__Action item__:
Write out the following listing's lines from the one with "blue rolling pin: 1 -> 4" to the one with "yellow carrot: 2 -> 1", exactly, with both included and no others.

__Given records__:
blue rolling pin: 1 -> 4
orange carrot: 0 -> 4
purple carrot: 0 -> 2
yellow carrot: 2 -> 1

==

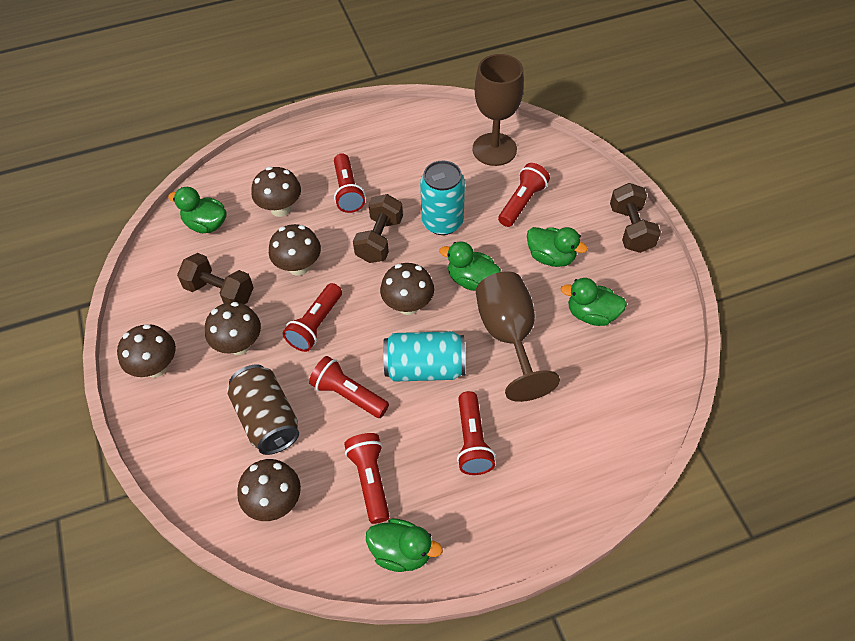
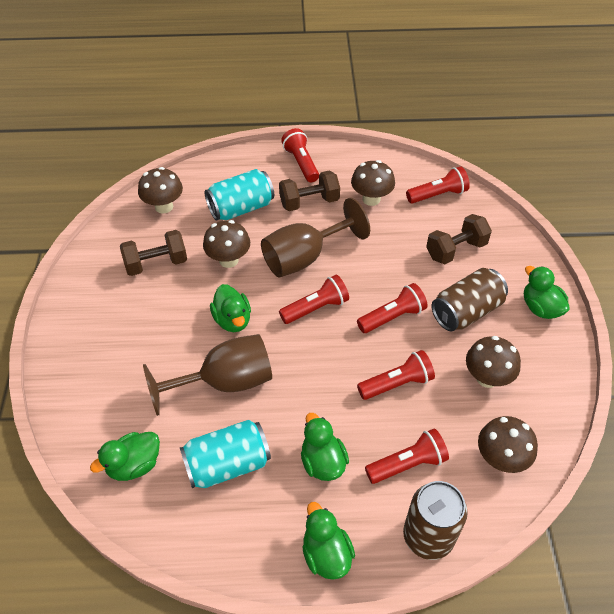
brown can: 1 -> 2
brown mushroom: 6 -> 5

__Exercise answer__:
blue rolling pin: 1 -> 4
orange carrot: 0 -> 4
purple carrot: 0 -> 2
yellow carrot: 2 -> 1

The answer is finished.